» **WHAT IS NEEDED**
Your answer should hold exactly the lines from the one containing "blue button [422,69,469,108]" through the end of the material, and no others.

» **COLLECTED MATERIAL**
======

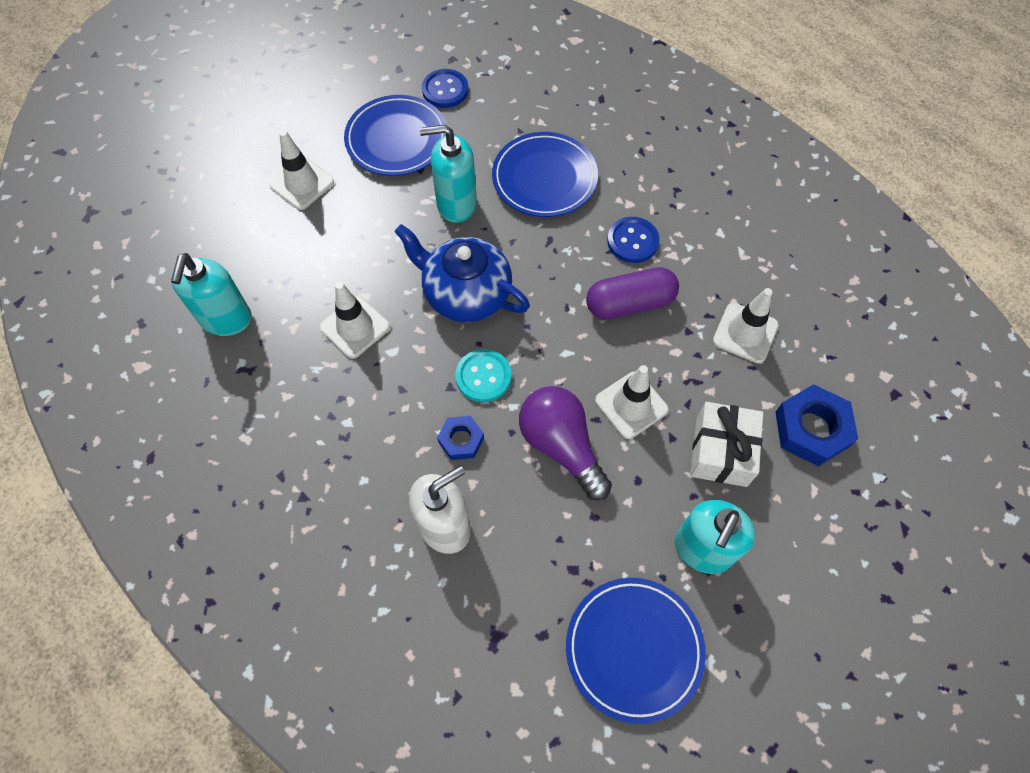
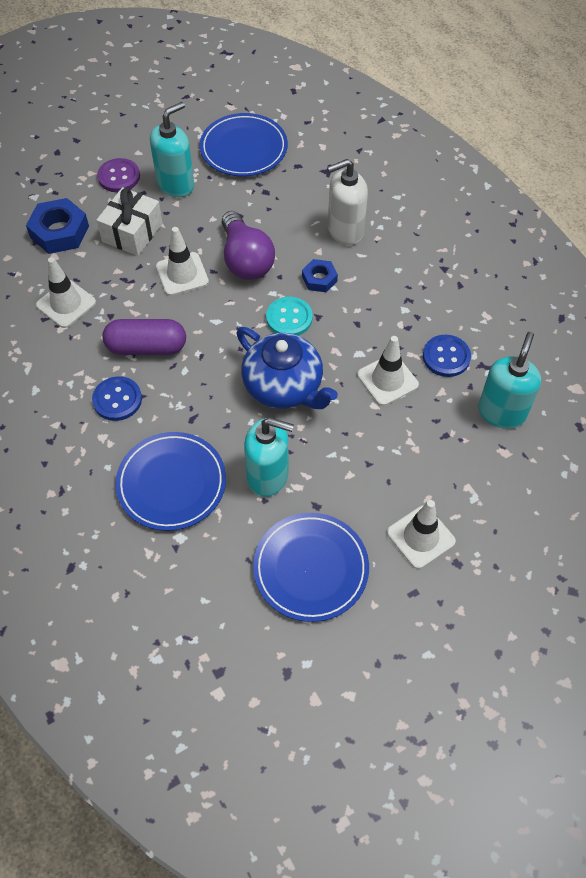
camera: 165 degrees left, 5 degrees down
blue button [422,69,469,108] -> blue button moved to [423,335,471,377]
none -> purple button [97,158,140,192]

======

» **REPLY**
blue button [422,69,469,108] -> blue button moved to [423,335,471,377]
none -> purple button [97,158,140,192]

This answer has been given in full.